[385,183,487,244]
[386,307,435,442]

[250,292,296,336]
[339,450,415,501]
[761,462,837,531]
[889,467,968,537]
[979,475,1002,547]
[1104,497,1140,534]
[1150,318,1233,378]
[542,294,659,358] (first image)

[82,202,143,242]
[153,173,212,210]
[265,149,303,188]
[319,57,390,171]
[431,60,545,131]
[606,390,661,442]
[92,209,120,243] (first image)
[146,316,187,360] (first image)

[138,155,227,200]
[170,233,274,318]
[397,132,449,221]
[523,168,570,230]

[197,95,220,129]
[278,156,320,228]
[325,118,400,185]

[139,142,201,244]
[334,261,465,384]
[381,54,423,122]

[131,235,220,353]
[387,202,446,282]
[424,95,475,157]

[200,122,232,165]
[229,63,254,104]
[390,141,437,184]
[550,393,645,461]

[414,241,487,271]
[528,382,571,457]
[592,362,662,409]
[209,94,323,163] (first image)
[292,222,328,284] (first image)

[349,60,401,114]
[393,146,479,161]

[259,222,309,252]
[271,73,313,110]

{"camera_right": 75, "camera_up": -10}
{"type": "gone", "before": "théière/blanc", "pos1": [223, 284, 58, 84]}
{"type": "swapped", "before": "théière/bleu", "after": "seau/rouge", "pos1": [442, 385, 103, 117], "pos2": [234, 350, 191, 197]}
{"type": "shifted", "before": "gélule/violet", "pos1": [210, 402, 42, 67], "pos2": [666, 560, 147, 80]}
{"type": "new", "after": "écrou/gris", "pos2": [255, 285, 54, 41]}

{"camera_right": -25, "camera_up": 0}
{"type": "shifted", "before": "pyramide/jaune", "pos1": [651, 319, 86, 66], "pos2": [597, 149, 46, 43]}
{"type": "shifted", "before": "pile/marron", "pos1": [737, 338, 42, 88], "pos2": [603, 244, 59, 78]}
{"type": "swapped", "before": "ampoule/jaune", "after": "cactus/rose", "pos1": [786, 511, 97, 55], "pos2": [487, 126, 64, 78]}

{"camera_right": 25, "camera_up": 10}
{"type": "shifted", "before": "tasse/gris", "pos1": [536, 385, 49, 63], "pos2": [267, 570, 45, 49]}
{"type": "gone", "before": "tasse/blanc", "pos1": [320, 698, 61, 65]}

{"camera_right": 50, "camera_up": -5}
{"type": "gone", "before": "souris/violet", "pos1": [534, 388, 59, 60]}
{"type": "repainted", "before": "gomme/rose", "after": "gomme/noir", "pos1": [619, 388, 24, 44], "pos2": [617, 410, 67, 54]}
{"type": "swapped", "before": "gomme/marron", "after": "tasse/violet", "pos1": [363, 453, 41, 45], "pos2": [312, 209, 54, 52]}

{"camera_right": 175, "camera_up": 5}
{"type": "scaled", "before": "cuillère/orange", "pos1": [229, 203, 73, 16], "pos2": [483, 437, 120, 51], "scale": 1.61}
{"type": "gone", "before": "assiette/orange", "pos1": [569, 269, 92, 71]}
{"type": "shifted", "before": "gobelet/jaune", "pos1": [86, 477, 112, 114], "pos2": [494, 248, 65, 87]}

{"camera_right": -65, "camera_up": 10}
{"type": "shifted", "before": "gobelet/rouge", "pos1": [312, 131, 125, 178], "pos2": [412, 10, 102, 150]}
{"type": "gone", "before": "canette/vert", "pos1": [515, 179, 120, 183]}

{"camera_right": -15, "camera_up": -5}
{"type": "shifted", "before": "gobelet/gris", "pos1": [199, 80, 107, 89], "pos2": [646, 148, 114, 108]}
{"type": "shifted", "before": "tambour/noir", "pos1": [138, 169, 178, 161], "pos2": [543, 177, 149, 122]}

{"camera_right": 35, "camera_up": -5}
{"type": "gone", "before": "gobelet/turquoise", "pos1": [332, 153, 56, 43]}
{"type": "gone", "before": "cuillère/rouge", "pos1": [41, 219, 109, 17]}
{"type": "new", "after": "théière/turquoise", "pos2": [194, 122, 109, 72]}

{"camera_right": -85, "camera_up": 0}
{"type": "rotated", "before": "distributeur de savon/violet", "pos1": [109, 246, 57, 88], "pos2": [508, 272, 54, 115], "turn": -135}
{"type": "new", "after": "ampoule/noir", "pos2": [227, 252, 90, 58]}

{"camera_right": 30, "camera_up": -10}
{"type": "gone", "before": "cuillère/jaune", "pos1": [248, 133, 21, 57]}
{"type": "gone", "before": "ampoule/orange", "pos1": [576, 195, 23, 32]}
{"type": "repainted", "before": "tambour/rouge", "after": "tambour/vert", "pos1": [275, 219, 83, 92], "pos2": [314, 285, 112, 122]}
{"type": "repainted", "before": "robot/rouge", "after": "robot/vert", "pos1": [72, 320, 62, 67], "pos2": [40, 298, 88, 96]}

^^^^^^^^

Required action: Go through the listing above and repeat all of it exactly.

Written answer:
[385,183,487,244]
[386,307,435,442]

[250,292,296,336]
[339,450,415,501]
[761,462,837,531]
[889,467,968,537]
[979,475,1002,547]
[1104,497,1140,534]
[1150,318,1233,378]
[542,294,659,358] (first image)

[82,202,143,242]
[153,173,212,210]
[265,149,303,188]
[319,57,390,171]
[431,60,545,131]
[606,390,661,442]
[92,209,120,243] (first image)
[146,316,187,360] (first image)

[138,155,227,200]
[170,233,274,318]
[397,132,449,221]
[523,168,570,230]

[197,95,220,129]
[278,156,320,228]
[325,118,400,185]

[139,142,201,244]
[334,261,465,384]
[381,54,423,122]

[131,235,220,353]
[387,202,446,282]
[424,95,475,157]

[200,122,232,165]
[229,63,254,104]
[390,141,437,184]
[550,393,645,461]

[414,241,487,271]
[528,382,571,457]
[592,362,662,409]
[209,94,323,163] (first image)
[292,222,328,284] (first image)

[349,60,401,114]
[393,146,479,161]

[259,222,309,252]
[271,73,313,110]

{"camera_right": 75, "camera_up": -10}
{"type": "gone", "before": "théière/blanc", "pos1": [223, 284, 58, 84]}
{"type": "swapped", "before": "théière/bleu", "after": "seau/rouge", "pos1": [442, 385, 103, 117], "pos2": [234, 350, 191, 197]}
{"type": "shifted", "before": "gélule/violet", "pos1": [210, 402, 42, 67], "pos2": [666, 560, 147, 80]}
{"type": "new", "after": "écrou/gris", "pos2": [255, 285, 54, 41]}

{"camera_right": -25, "camera_up": 0}
{"type": "shifted", "before": "pyramide/jaune", "pos1": [651, 319, 86, 66], "pos2": [597, 149, 46, 43]}
{"type": "shifted", "before": "pile/marron", "pos1": [737, 338, 42, 88], "pos2": [603, 244, 59, 78]}
{"type": "swapped", "before": "ampoule/jaune", "after": "cactus/rose", "pos1": [786, 511, 97, 55], "pos2": [487, 126, 64, 78]}

{"camera_right": 25, "camera_up": 10}
{"type": "shifted", "before": "tasse/gris", "pos1": [536, 385, 49, 63], "pos2": [267, 570, 45, 49]}
{"type": "gone", "before": "tasse/blanc", "pos1": [320, 698, 61, 65]}

{"camera_right": 50, "camera_up": -5}
{"type": "gone", "before": "souris/violet", "pos1": [534, 388, 59, 60]}
{"type": "repainted", "before": "gomme/rose", "after": "gomme/noir", "pos1": [619, 388, 24, 44], "pos2": [617, 410, 67, 54]}
{"type": "swapped", "before": "gomme/marron", "after": "tasse/violet", "pos1": [363, 453, 41, 45], "pos2": [312, 209, 54, 52]}

{"camera_right": 175, "camera_up": 5}
{"type": "scaled", "before": "cuillère/orange", "pos1": [229, 203, 73, 16], "pos2": [483, 437, 120, 51], "scale": 1.61}
{"type": "gone", "before": "assiette/orange", "pos1": [569, 269, 92, 71]}
{"type": "shifted", "before": "gobelet/jaune", "pos1": [86, 477, 112, 114], "pos2": [494, 248, 65, 87]}

{"camera_right": -65, "camera_up": 10}
{"type": "shifted", "before": "gobelet/rouge", "pos1": [312, 131, 125, 178], "pos2": [412, 10, 102, 150]}
{"type": "gone", "before": "canette/vert", "pos1": [515, 179, 120, 183]}

{"camera_right": -15, "camera_up": -5}
{"type": "shifted", "before": "gobelet/gris", "pos1": [199, 80, 107, 89], "pos2": [646, 148, 114, 108]}
{"type": "shifted", "before": "tambour/noir", "pos1": [138, 169, 178, 161], "pos2": [543, 177, 149, 122]}

{"camera_right": 35, "camera_up": -5}
{"type": "gone", "before": "gobelet/turquoise", "pos1": [332, 153, 56, 43]}
{"type": "gone", "before": "cuillère/rouge", "pos1": [41, 219, 109, 17]}
{"type": "new", "after": "théière/turquoise", "pos2": [194, 122, 109, 72]}

{"camera_right": -85, "camera_up": 0}
{"type": "rotated", "before": "distributeur de savon/violet", "pos1": [109, 246, 57, 88], "pos2": [508, 272, 54, 115], "turn": -135}
{"type": "new", "after": "ampoule/noir", "pos2": [227, 252, 90, 58]}

{"camera_right": 30, "camera_up": -10}
{"type": "gone", "before": "cuillère/jaune", "pos1": [248, 133, 21, 57]}
{"type": "gone", "before": "ampoule/orange", "pos1": [576, 195, 23, 32]}
{"type": "repainted", "before": "tambour/rouge", "after": "tambour/vert", "pos1": [275, 219, 83, 92], "pos2": [314, 285, 112, 122]}
{"type": "repainted", "before": "robot/rouge", "after": "robot/vert", "pos1": [72, 320, 62, 67], "pos2": [40, 298, 88, 96]}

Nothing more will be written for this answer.